Find each line below where the word "shifted" occurs, and copy it.

=====

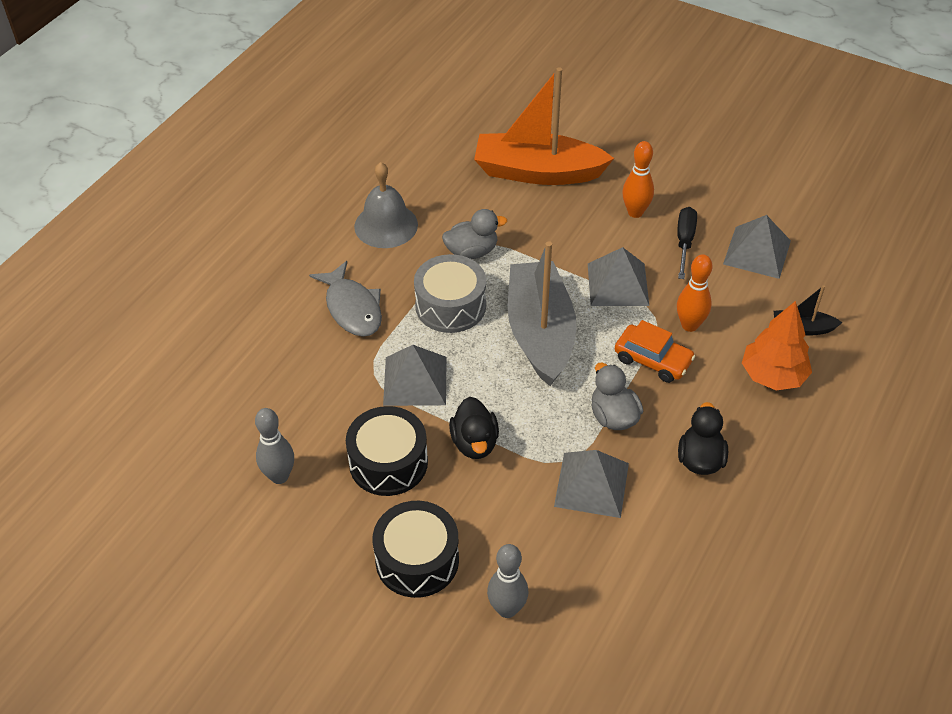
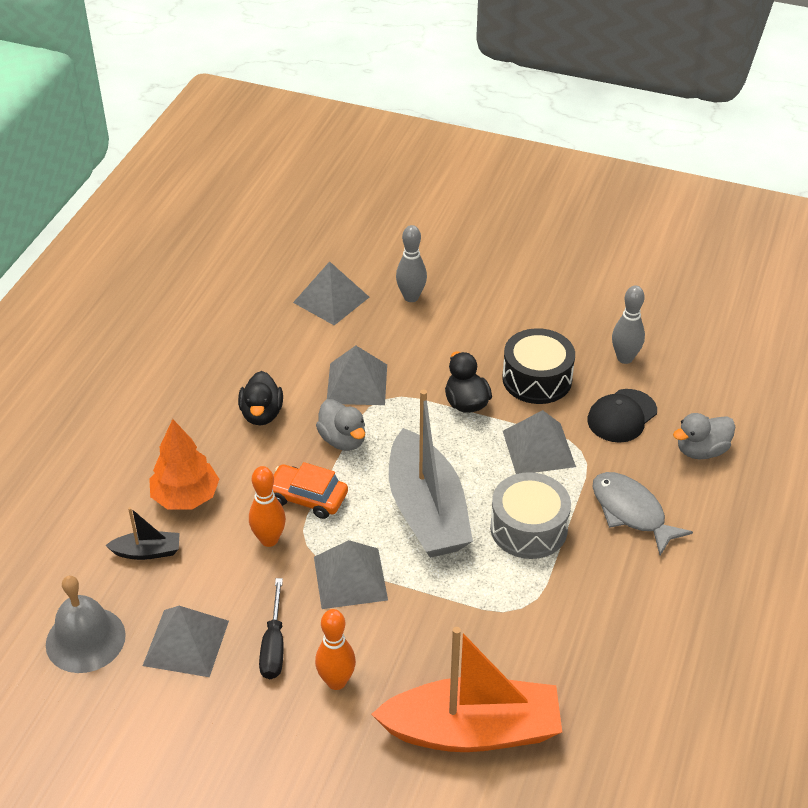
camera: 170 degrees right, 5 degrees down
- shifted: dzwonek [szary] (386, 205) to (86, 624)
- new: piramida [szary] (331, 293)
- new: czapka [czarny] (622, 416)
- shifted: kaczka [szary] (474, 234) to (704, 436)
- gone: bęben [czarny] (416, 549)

=====

§ **WRITTEN REPLY**:
- shifted: dzwonek [szary] (386, 205) to (86, 624)
- shifted: kaczka [szary] (474, 234) to (704, 436)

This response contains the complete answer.